**Your instructions**
From the entries, copy every line that carries the string "orange".

**Entries shown**
—————
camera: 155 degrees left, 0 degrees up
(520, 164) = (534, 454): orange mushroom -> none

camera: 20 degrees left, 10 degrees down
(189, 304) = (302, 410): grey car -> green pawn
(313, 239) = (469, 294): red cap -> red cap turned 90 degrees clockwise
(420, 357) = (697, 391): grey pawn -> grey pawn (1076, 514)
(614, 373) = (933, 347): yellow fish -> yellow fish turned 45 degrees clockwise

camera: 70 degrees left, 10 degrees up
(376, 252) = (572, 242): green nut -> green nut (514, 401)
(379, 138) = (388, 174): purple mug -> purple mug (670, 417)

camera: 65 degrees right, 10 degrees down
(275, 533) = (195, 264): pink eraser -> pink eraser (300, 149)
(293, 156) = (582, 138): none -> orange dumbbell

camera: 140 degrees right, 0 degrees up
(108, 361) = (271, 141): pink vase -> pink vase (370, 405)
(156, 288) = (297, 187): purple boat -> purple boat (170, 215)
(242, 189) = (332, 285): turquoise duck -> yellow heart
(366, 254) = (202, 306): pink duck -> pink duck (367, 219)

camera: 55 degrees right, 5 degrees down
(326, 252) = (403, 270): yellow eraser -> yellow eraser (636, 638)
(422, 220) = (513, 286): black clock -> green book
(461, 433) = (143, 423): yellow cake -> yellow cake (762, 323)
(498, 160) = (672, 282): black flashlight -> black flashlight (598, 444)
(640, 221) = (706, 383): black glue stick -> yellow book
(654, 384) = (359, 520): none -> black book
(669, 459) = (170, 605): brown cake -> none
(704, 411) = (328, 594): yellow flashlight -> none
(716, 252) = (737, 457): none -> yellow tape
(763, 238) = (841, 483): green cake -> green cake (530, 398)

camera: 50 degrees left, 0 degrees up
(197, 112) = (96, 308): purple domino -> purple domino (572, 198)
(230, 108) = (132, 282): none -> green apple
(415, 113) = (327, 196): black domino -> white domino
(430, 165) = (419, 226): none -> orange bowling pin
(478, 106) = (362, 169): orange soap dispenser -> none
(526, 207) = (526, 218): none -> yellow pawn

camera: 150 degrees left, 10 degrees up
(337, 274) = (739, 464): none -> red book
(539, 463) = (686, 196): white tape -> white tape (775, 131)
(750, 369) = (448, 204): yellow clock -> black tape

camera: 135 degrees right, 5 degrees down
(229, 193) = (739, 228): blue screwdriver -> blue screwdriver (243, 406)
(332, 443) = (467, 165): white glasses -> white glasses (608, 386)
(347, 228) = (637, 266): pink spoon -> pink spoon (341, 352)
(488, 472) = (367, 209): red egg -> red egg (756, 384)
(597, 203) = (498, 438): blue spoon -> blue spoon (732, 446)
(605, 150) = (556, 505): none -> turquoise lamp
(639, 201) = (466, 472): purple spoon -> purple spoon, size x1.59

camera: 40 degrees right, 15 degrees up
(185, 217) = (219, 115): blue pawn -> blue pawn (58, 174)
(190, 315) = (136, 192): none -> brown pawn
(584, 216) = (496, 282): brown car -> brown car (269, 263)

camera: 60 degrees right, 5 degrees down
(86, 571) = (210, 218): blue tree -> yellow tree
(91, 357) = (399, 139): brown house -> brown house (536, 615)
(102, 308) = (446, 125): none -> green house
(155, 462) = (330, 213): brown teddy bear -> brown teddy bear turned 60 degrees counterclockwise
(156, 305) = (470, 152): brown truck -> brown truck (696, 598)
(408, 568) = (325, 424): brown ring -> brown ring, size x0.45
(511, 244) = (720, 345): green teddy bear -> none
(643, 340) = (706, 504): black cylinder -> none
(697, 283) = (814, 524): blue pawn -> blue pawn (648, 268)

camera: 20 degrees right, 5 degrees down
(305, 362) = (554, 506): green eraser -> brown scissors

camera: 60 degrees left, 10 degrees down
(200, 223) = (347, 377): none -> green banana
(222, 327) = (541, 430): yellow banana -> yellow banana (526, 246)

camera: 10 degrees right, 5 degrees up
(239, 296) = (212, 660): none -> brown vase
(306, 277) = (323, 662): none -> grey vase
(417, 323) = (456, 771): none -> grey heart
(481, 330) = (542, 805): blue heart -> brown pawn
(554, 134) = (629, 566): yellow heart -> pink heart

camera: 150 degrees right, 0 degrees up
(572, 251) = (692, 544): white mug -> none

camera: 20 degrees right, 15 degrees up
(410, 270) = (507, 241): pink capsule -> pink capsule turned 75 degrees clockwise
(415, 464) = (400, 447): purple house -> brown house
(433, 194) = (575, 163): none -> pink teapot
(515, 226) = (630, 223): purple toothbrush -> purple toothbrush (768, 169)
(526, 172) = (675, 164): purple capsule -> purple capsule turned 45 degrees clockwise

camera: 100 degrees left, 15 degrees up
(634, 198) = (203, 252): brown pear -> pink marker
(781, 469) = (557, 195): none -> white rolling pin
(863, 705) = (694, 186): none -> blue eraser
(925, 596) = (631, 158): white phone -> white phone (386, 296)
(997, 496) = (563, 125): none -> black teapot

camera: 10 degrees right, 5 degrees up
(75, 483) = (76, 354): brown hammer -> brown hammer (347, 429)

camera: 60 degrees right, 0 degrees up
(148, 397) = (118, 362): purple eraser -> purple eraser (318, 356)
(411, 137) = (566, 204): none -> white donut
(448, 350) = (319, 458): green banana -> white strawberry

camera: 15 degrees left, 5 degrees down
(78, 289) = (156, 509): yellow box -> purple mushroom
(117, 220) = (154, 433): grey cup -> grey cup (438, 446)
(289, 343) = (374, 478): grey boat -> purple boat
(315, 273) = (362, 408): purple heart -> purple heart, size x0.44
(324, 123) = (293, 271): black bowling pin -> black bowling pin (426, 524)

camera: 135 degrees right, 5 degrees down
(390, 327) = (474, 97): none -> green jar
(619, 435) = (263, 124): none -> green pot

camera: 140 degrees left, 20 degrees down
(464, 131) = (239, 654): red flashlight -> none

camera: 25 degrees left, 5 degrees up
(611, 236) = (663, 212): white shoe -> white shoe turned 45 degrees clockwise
—————
**Exercise output**
(520, 164) = (534, 454): orange mushroom -> none
(293, 156) = (582, 138): none -> orange dumbbell
(430, 165) = (419, 226): none -> orange bowling pin
(478, 106) = (362, 169): orange soap dispenser -> none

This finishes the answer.